Action item: Beneath this instruction is a listing; write out exactly the line that contains "R2: 16k (VCTRL, VO) -> 680 (VCTRL, VO)" and each line after it to the last.

☆ ☆ ☆

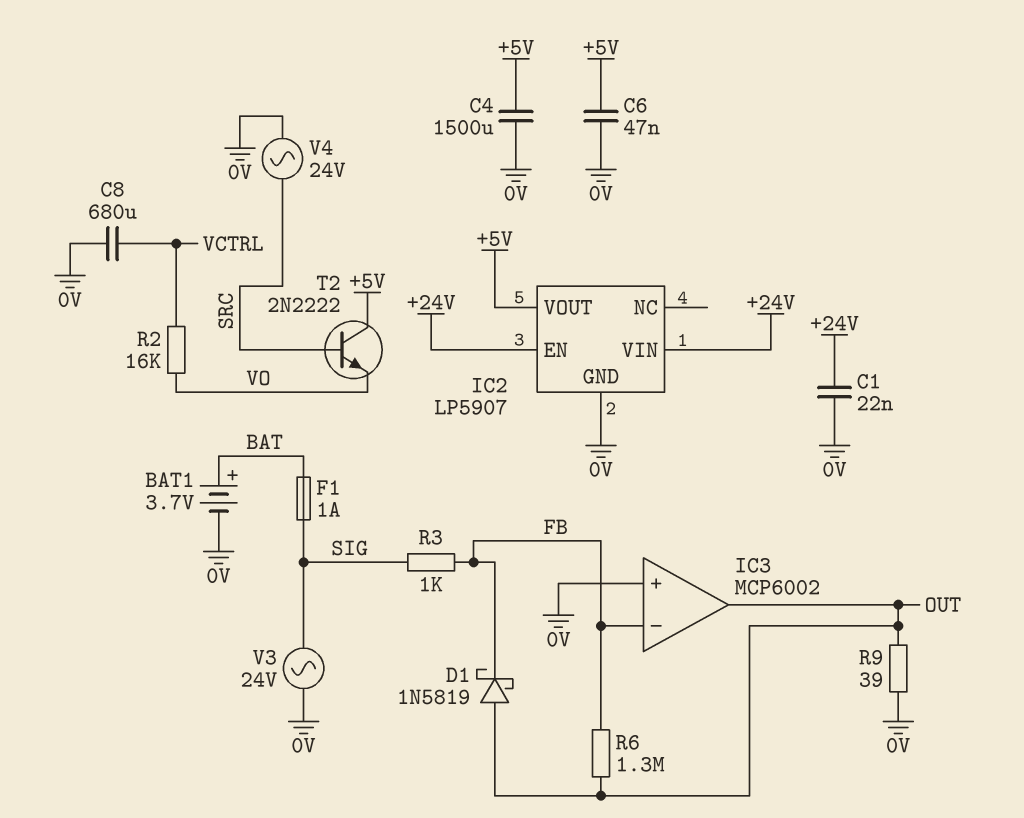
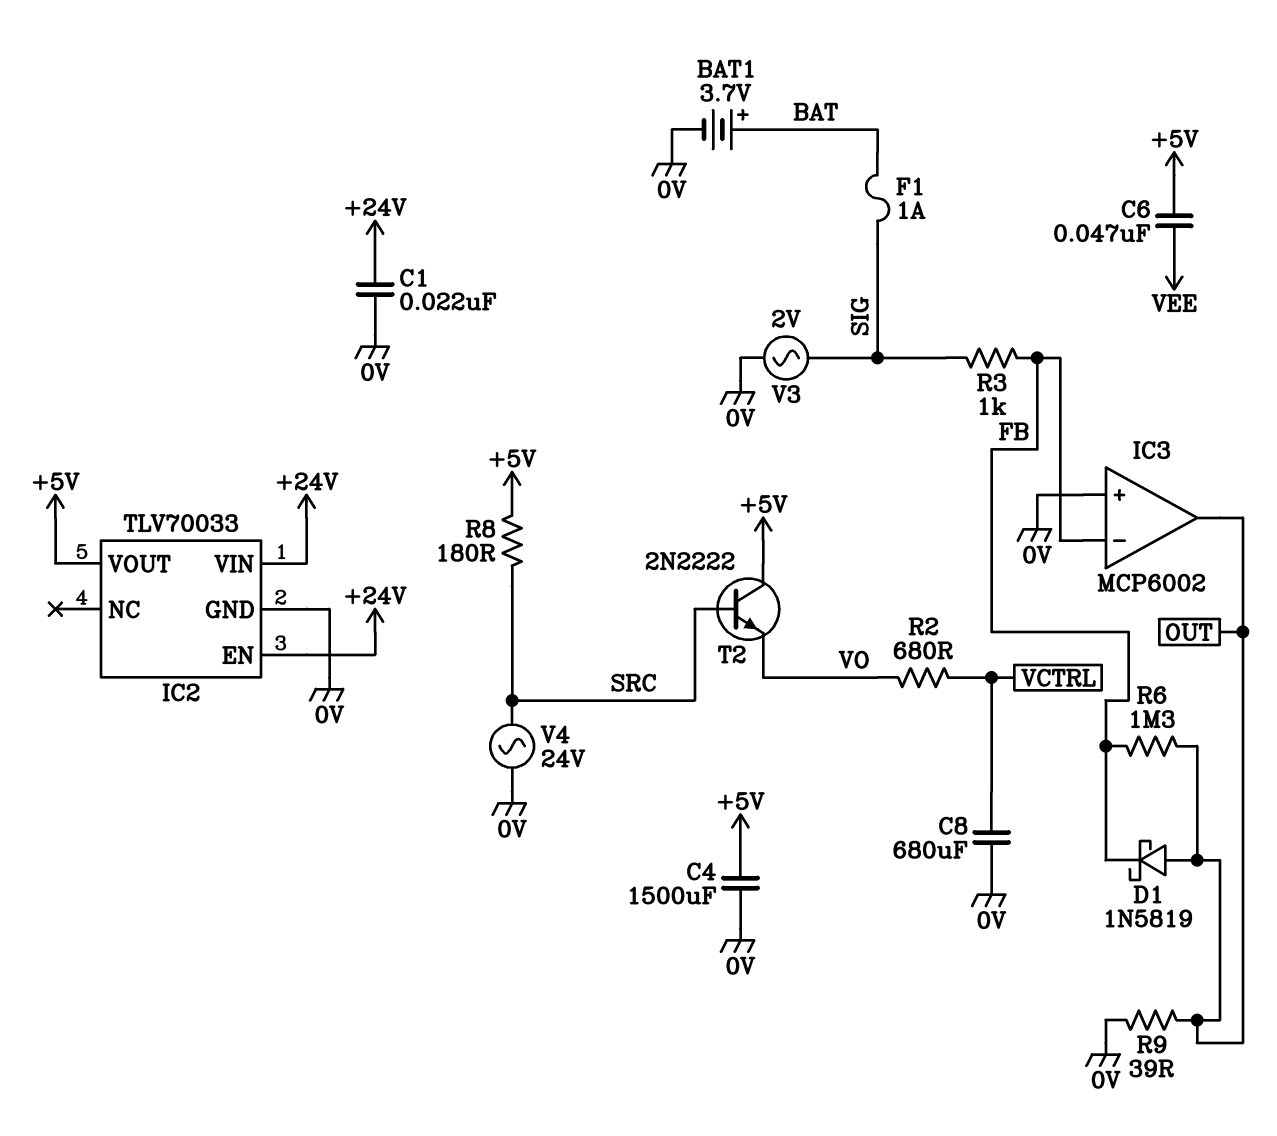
C6: 47nF (+5V, 0V) -> 47nF (+5V, VEE)
IC2: LP5907 -> TLV70033
R2: 16k (VCTRL, VO) -> 680 (VCTRL, VO)
R8: none -> 180 (+5V, SRC)
V3: AC 24V (0V, SIG) -> AC 2V (0V, SIG)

☆ ☆ ☆

Output for this exercise:
R2: 16k (VCTRL, VO) -> 680 (VCTRL, VO)
R8: none -> 180 (+5V, SRC)
V3: AC 24V (0V, SIG) -> AC 2V (0V, SIG)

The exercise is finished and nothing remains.